:: Exercise ::
Rewrite the records below, replacing every occurrence of "camera" with "viewpoint" and leaving all other text unchanged.

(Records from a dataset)
※
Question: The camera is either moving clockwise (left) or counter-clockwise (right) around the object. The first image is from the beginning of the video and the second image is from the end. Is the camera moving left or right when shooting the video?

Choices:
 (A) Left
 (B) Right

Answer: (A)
※
:: Exercise response ::
Question: The viewpoint is either moving clockwise (left) or counter-clockwise (right) around the object. The first image is from the beginning of the video and the second image is from the end. Is the viewpoint moving left or right when shooting the video?

Choices:
 (A) Left
 (B) Right

Answer: (A)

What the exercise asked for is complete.